▸ What you will do:
Begin at the line containing "C101: 22uF (plus" in the entries below and end at the line containing "R203: 470 (ALARM, IND) -> none"; transcribe that range exactly and nothing outside it.

▸ Records provided:
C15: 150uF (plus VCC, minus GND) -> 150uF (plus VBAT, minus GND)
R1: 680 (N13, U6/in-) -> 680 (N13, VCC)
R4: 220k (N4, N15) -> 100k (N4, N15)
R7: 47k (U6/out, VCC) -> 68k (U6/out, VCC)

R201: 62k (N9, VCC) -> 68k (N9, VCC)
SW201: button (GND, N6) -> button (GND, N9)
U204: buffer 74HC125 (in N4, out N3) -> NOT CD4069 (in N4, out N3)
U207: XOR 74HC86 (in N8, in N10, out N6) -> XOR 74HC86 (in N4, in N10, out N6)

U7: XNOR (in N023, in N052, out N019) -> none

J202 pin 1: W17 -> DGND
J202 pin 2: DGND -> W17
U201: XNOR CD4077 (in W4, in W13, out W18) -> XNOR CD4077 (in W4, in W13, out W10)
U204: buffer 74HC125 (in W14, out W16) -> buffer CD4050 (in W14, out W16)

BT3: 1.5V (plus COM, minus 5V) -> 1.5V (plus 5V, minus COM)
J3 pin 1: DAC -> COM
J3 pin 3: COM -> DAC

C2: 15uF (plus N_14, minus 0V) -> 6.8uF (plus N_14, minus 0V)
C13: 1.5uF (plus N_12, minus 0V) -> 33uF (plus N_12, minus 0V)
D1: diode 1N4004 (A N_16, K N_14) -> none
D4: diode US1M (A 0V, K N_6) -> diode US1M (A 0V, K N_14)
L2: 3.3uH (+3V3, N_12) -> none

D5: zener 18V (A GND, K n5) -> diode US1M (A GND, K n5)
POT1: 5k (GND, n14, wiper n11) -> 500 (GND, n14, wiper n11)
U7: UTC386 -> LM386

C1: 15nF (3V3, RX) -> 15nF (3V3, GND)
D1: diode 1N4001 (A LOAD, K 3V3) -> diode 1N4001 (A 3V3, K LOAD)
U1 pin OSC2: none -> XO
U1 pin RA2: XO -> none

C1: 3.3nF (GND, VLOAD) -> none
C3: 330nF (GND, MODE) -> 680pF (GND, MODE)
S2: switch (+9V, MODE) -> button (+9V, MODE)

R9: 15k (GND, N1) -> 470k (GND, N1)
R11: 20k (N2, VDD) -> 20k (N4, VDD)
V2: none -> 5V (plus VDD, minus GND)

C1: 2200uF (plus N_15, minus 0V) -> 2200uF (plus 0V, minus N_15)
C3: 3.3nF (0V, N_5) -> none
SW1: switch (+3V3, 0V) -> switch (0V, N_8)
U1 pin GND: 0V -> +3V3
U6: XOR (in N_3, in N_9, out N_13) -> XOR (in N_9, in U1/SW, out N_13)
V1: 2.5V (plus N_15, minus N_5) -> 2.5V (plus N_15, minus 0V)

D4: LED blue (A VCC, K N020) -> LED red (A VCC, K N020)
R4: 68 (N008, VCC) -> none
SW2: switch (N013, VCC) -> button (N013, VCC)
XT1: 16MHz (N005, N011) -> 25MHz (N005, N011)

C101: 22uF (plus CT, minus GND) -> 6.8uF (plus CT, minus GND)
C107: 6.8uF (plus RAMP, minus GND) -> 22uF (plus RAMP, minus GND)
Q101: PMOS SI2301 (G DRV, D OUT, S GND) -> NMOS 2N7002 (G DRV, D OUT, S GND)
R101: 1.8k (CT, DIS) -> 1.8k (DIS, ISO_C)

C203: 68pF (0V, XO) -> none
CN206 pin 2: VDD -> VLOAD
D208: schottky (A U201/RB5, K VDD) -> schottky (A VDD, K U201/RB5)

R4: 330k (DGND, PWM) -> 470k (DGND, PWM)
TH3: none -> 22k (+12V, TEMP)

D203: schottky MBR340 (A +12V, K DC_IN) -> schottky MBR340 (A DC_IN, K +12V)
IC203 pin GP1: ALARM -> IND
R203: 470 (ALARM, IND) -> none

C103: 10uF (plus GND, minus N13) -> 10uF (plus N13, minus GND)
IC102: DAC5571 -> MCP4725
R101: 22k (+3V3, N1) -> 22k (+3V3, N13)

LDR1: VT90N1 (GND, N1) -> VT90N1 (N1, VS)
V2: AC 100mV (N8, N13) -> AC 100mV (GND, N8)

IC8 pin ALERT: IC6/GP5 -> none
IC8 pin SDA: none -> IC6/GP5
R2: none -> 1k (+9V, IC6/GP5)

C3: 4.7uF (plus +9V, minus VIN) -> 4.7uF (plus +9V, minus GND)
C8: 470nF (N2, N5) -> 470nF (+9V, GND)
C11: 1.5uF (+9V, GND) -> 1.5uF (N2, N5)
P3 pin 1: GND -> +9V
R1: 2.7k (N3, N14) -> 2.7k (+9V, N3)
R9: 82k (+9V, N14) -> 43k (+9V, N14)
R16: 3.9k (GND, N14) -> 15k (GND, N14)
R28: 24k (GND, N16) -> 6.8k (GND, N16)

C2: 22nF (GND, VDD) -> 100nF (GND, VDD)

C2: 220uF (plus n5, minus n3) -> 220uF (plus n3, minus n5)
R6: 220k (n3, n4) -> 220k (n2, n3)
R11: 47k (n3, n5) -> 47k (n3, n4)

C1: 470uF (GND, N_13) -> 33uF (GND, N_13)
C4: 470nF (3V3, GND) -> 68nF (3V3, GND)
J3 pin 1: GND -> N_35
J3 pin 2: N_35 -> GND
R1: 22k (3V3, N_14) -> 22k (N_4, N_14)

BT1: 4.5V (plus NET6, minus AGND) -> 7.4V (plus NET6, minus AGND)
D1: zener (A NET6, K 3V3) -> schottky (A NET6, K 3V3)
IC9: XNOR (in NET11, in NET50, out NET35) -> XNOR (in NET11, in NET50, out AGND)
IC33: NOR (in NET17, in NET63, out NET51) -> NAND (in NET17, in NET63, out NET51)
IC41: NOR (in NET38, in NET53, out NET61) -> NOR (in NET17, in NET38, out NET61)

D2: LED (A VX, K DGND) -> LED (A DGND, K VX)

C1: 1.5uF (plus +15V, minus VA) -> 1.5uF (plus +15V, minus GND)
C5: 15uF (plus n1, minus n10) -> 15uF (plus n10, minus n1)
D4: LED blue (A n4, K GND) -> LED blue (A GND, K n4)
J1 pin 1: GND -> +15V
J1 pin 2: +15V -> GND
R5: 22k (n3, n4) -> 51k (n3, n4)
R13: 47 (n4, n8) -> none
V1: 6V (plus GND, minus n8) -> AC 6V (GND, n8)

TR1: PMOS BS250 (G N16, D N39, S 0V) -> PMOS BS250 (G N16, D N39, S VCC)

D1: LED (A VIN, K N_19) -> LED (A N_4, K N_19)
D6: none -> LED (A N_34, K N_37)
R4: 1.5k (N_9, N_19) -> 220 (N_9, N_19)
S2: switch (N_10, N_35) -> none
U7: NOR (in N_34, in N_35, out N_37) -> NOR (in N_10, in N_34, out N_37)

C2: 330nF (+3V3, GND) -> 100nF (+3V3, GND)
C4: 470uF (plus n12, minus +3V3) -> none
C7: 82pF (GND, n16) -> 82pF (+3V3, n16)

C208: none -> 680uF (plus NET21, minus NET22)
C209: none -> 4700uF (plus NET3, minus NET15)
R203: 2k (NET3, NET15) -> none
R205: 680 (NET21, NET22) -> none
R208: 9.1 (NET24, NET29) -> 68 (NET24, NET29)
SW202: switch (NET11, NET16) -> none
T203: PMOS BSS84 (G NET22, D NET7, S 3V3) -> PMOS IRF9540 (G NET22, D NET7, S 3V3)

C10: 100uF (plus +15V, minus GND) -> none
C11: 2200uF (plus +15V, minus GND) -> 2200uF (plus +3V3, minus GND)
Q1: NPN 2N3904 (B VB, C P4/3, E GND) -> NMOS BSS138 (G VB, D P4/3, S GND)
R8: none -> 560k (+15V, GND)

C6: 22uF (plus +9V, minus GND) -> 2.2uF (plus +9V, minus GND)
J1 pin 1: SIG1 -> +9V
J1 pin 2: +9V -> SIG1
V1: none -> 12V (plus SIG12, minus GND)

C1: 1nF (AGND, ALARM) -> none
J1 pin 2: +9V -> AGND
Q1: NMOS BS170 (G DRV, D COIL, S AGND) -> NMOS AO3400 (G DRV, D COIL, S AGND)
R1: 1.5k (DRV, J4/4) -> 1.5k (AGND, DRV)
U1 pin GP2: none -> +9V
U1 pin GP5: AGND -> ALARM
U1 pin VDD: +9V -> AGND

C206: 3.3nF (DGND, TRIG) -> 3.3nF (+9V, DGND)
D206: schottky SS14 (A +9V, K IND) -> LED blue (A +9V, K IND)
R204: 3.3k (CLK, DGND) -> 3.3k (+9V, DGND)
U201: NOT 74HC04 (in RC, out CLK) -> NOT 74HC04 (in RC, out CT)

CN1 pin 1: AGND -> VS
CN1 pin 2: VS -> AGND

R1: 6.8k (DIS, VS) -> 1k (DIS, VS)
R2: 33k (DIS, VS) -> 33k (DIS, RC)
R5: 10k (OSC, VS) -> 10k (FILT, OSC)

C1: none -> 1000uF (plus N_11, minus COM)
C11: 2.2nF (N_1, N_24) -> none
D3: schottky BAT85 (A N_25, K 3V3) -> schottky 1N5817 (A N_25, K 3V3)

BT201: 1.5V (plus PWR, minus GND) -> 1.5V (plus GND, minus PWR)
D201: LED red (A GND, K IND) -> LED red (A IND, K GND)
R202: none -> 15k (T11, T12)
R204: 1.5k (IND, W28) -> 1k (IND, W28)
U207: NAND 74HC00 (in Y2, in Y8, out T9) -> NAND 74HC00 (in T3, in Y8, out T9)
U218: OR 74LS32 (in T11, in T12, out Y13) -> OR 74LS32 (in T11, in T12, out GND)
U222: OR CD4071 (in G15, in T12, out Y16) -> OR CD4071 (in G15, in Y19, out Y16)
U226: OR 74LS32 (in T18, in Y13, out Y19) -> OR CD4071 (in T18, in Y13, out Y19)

▸ Exercise solution:
C101: 22uF (plus CT, minus GND) -> 6.8uF (plus CT, minus GND)
C107: 6.8uF (plus RAMP, minus GND) -> 22uF (plus RAMP, minus GND)
Q101: PMOS SI2301 (G DRV, D OUT, S GND) -> NMOS 2N7002 (G DRV, D OUT, S GND)
R101: 1.8k (CT, DIS) -> 1.8k (DIS, ISO_C)

C203: 68pF (0V, XO) -> none
CN206 pin 2: VDD -> VLOAD
D208: schottky (A U201/RB5, K VDD) -> schottky (A VDD, K U201/RB5)

R4: 330k (DGND, PWM) -> 470k (DGND, PWM)
TH3: none -> 22k (+12V, TEMP)

D203: schottky MBR340 (A +12V, K DC_IN) -> schottky MBR340 (A DC_IN, K +12V)
IC203 pin GP1: ALARM -> IND
R203: 470 (ALARM, IND) -> none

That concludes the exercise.